Task statement — Go through the material and copy each line in which the word "Stable" shows up.

======== Working data

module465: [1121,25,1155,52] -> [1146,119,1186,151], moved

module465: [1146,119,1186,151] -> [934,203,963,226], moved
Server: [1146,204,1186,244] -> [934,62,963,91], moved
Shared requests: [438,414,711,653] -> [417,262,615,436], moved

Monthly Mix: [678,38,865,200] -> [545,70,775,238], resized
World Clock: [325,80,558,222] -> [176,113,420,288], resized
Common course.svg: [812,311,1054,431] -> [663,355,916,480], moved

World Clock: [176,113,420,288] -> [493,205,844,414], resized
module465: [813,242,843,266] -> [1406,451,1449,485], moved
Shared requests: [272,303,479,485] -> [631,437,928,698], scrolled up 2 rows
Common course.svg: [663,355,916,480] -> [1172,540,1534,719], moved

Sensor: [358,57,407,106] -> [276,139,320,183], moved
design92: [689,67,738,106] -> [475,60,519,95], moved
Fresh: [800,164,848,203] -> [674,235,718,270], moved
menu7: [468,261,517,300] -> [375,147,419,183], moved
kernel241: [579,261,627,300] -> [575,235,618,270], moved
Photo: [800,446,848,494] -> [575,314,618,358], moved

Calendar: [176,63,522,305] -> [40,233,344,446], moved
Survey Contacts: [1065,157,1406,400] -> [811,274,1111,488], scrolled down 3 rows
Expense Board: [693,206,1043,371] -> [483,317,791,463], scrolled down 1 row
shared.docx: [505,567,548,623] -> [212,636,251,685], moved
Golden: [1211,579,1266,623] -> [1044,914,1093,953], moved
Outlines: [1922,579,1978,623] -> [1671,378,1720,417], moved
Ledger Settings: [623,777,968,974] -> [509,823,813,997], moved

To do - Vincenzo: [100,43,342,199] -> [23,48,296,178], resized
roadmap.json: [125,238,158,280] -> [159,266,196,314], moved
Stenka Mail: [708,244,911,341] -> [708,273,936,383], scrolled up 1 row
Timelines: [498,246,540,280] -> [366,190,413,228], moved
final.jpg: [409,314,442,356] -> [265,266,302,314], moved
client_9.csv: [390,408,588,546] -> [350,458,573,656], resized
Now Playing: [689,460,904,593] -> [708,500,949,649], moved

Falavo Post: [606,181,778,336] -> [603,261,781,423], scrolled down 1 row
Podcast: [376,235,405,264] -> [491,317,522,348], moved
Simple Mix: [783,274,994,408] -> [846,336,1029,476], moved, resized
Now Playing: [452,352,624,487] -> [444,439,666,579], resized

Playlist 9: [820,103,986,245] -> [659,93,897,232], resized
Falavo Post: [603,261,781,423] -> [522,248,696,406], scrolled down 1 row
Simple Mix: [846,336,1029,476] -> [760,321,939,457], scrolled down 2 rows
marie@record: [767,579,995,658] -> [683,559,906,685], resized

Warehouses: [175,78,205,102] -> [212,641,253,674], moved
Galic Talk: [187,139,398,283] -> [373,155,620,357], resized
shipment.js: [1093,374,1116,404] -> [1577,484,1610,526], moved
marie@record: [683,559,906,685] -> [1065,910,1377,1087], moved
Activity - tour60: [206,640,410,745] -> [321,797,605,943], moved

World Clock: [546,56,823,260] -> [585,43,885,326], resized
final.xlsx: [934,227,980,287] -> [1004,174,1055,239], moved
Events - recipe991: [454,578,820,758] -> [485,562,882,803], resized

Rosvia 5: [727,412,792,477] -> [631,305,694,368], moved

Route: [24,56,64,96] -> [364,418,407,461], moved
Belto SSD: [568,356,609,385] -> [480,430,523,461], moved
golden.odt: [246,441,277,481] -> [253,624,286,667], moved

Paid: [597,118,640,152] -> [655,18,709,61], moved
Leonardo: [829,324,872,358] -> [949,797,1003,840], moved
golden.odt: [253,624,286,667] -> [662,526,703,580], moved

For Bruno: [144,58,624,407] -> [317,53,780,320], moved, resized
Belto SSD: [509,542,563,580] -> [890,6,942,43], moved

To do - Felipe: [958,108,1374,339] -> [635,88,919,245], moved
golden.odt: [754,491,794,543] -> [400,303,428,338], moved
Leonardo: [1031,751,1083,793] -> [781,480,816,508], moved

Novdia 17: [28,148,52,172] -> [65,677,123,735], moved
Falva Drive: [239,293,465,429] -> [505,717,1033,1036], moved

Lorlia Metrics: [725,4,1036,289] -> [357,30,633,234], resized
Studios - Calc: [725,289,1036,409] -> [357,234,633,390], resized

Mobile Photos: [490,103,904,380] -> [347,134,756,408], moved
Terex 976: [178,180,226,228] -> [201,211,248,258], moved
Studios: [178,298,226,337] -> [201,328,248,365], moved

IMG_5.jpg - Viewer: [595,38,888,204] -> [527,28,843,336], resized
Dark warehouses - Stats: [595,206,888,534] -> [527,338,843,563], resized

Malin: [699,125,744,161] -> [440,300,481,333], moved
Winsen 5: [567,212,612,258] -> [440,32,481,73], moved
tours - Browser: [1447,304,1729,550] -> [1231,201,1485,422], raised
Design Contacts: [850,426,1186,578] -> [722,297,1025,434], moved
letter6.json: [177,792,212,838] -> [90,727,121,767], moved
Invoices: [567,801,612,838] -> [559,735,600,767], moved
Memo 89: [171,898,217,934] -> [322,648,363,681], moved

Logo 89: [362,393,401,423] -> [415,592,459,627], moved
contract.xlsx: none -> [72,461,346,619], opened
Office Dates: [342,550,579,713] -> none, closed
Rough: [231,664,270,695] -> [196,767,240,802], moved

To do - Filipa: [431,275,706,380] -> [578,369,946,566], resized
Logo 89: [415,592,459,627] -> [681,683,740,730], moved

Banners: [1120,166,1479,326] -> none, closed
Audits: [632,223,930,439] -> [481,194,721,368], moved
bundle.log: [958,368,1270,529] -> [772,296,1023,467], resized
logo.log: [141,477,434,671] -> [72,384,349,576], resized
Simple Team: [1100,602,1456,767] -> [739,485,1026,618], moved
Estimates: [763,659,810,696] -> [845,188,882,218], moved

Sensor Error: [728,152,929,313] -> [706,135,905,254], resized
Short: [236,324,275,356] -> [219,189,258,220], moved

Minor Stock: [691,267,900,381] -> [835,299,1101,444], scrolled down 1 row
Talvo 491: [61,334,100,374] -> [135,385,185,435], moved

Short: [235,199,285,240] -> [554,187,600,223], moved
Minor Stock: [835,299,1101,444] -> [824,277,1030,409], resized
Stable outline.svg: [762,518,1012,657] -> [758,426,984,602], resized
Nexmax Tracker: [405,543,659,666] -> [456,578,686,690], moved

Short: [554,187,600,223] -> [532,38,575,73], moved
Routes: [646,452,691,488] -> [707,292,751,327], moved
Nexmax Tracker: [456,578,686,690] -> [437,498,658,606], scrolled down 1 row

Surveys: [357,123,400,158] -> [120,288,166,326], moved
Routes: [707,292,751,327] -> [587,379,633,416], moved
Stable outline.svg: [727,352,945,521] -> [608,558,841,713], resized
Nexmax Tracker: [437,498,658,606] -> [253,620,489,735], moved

================

Output below —
Stable outline.svg: [762,518,1012,657] -> [758,426,984,602], resized
Stable outline.svg: [727,352,945,521] -> [608,558,841,713], resized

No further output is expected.